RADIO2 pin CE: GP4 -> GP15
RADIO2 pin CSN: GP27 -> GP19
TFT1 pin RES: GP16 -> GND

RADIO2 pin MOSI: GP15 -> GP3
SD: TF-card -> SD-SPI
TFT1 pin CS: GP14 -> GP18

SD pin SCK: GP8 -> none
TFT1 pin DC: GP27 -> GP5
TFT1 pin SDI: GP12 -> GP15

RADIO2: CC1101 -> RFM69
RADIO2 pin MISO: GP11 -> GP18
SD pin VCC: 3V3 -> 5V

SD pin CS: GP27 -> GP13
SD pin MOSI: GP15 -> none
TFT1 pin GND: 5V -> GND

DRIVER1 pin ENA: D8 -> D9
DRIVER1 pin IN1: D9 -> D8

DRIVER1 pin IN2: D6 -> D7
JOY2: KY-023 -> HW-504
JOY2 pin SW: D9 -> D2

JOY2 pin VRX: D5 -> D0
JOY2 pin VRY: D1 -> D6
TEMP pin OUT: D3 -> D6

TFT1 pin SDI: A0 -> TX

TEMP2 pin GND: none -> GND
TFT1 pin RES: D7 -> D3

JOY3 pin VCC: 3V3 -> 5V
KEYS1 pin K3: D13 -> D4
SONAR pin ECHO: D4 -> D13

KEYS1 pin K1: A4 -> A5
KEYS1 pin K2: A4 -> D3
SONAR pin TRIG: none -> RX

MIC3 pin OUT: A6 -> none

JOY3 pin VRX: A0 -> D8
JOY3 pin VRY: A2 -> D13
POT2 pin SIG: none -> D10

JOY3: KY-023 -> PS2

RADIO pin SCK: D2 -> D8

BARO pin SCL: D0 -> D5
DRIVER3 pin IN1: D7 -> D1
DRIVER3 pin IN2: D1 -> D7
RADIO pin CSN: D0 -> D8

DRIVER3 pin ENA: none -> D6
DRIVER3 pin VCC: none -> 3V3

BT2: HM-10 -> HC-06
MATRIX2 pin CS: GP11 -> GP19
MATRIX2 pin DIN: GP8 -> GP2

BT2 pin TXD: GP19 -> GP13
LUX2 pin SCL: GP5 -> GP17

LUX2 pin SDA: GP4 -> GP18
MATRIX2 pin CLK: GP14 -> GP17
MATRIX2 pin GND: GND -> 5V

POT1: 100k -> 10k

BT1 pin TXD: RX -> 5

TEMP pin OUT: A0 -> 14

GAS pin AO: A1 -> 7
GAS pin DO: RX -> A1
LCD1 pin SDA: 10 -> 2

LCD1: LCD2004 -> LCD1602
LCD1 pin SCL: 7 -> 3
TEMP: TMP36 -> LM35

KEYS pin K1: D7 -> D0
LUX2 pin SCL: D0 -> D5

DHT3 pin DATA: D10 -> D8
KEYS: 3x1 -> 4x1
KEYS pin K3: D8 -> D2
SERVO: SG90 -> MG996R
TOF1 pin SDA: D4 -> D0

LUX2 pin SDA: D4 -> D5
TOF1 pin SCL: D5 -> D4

* Task instructions *
If the word "SONAR" is on a line above, return that line.

* Task response *
SONAR pin ECHO: D4 -> D13
SONAR pin TRIG: none -> RX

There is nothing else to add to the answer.